- Task directions -
The reply has to be a number alone, equal to how many lines in the entries below hold the string "RELAY".

*** Available data Section Begins ***

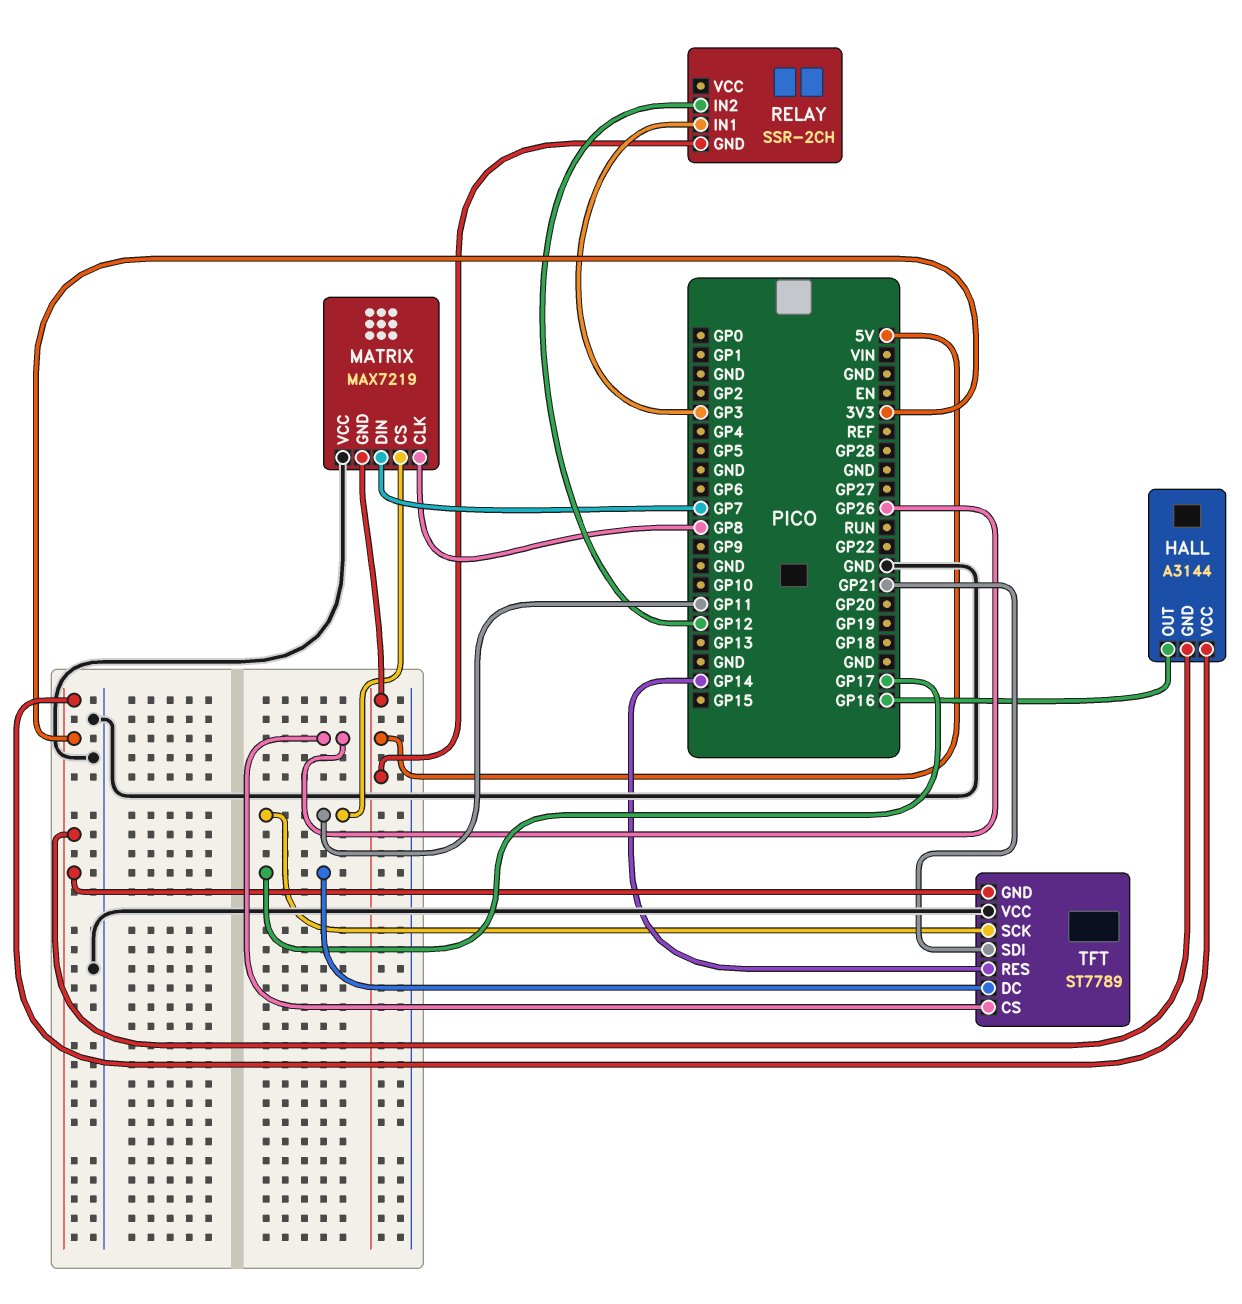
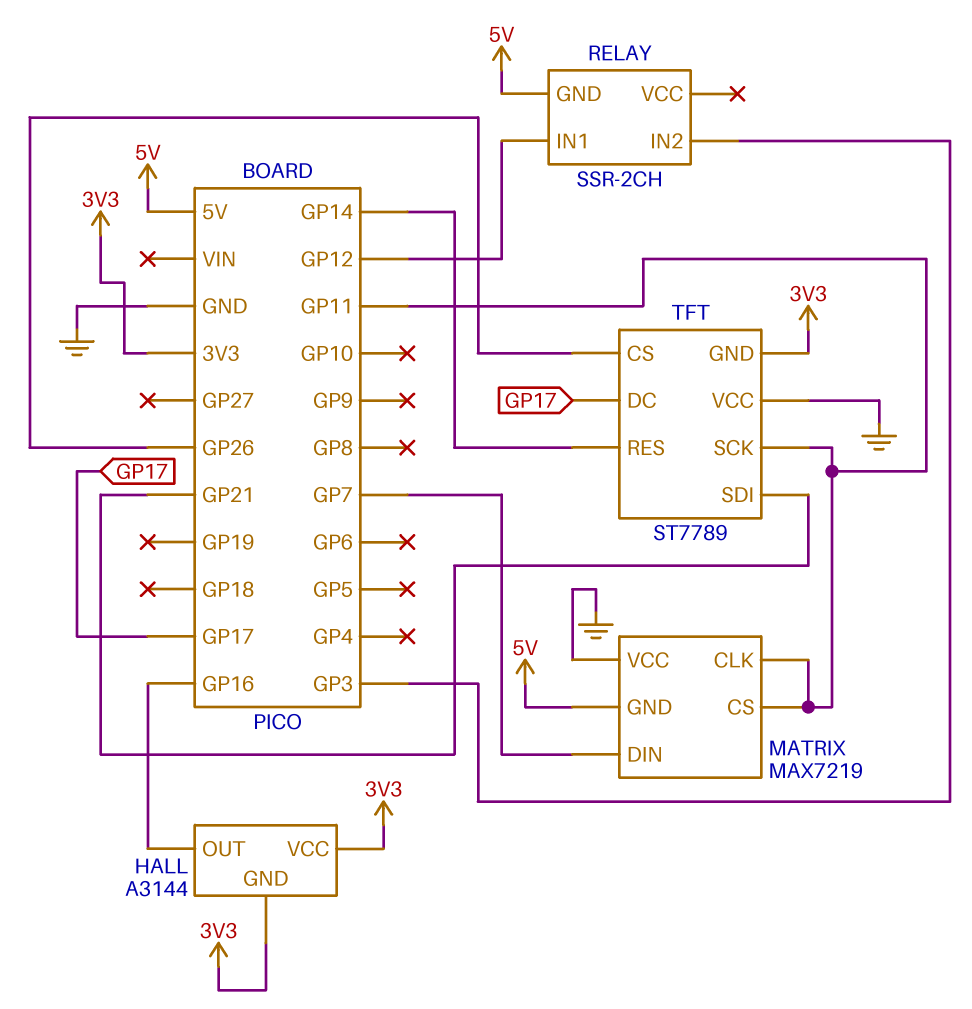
MATRIX pin CLK: GP8 -> GP11
RELAY pin IN1: GP3 -> GP12
RELAY pin IN2: GP12 -> GP3

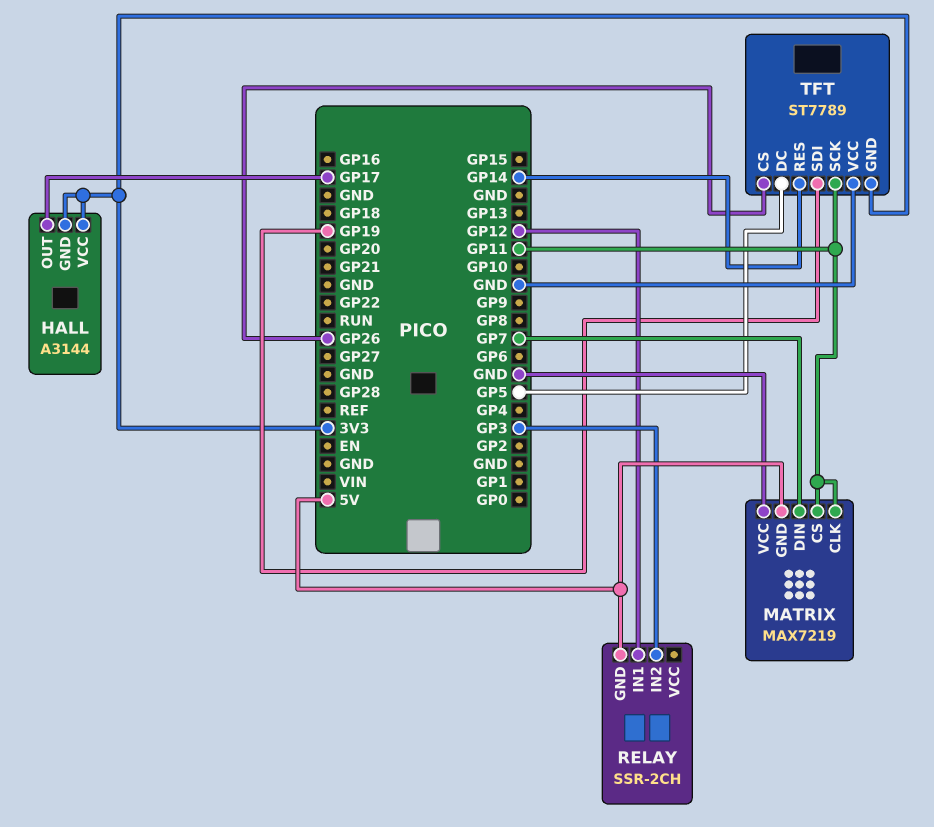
HALL pin OUT: GP16 -> GP17
TFT pin DC: GP17 -> GP5
TFT pin SDI: GP21 -> GP19

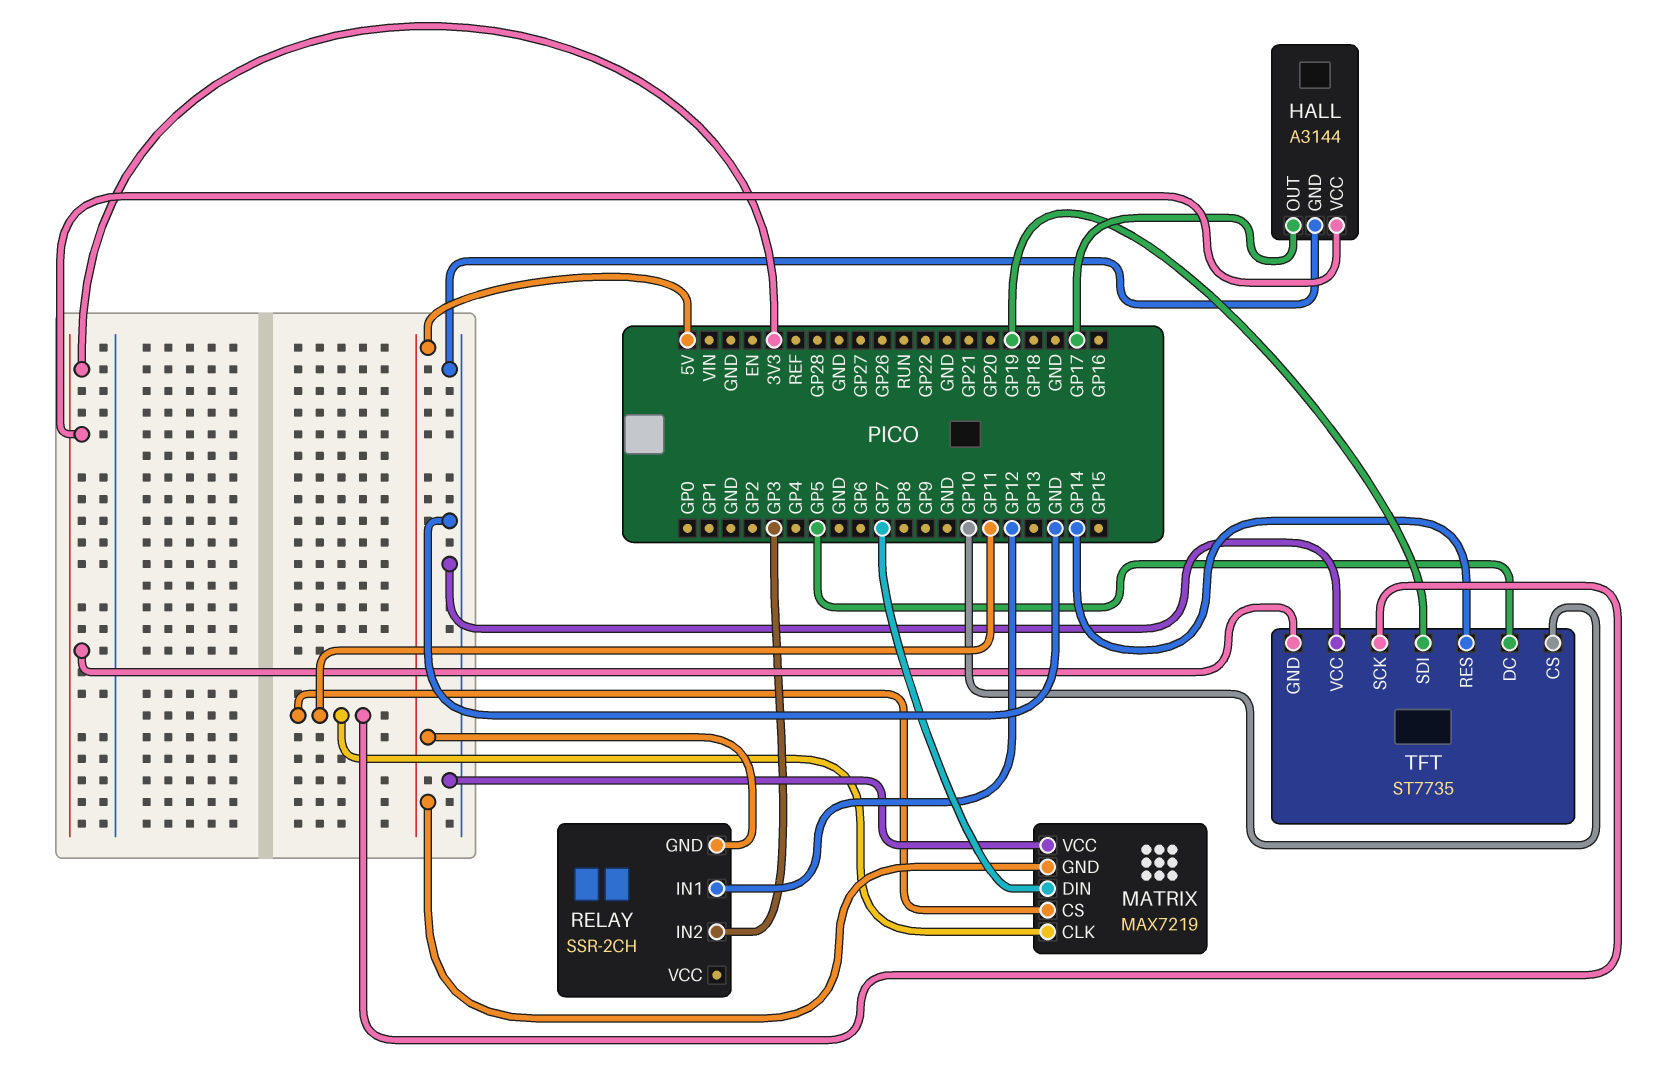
HALL pin GND: 3V3 -> GND
TFT: ST7789 -> ST7735
TFT pin CS: GP26 -> GP10

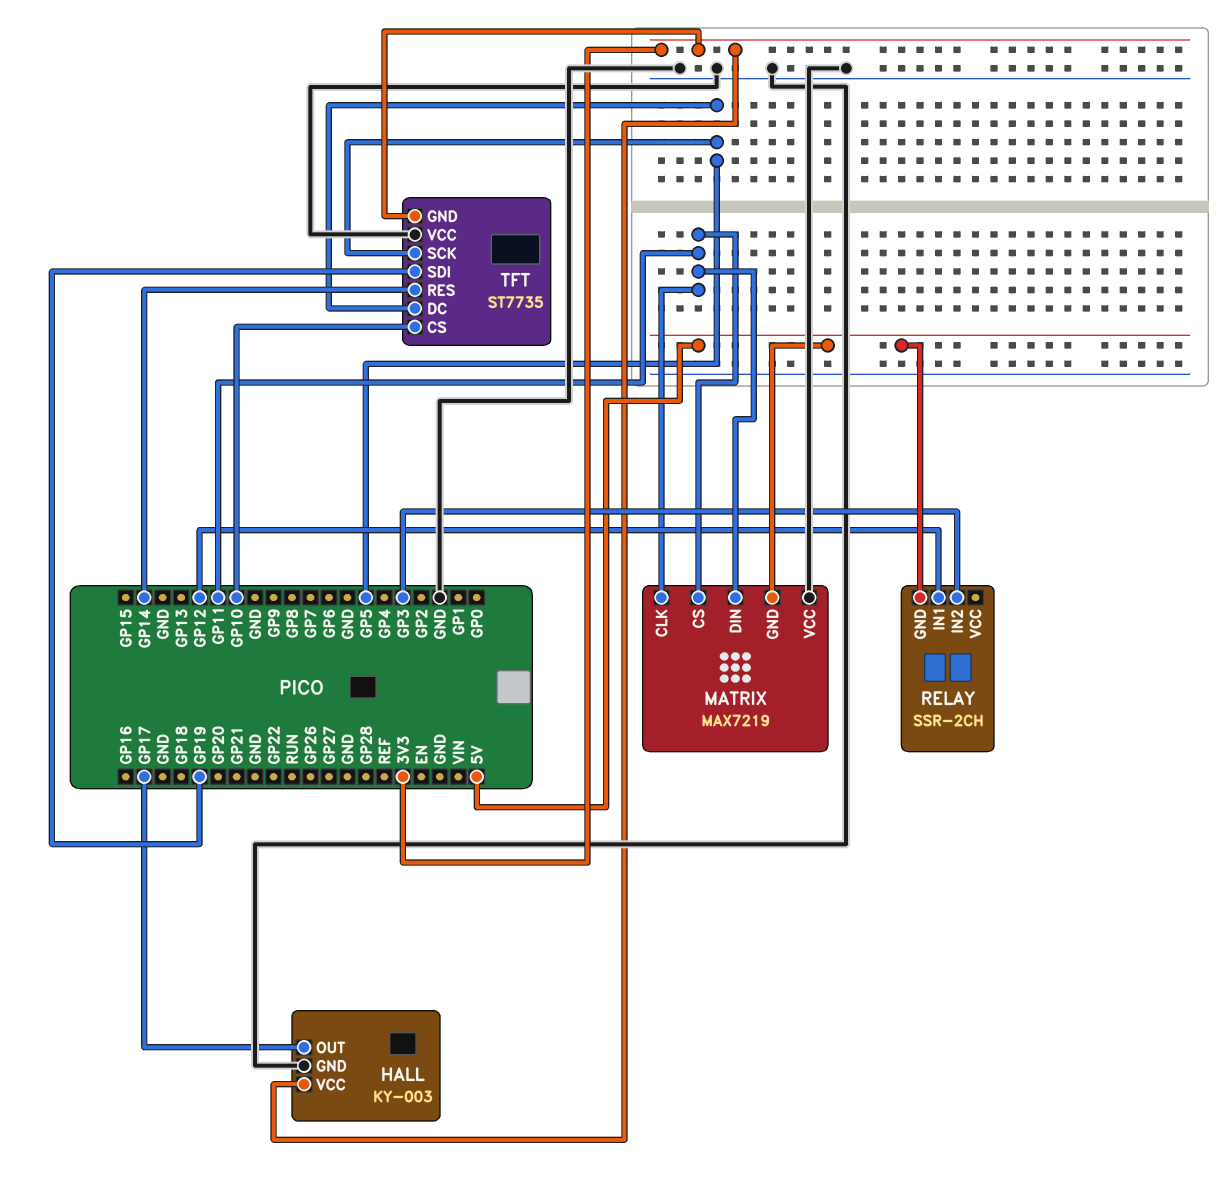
HALL: A3144 -> KY-003
MATRIX pin DIN: GP7 -> GP11
TFT pin SCK: GP11 -> GP5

*** Available data Section Ends ***

- Completed exercise -
2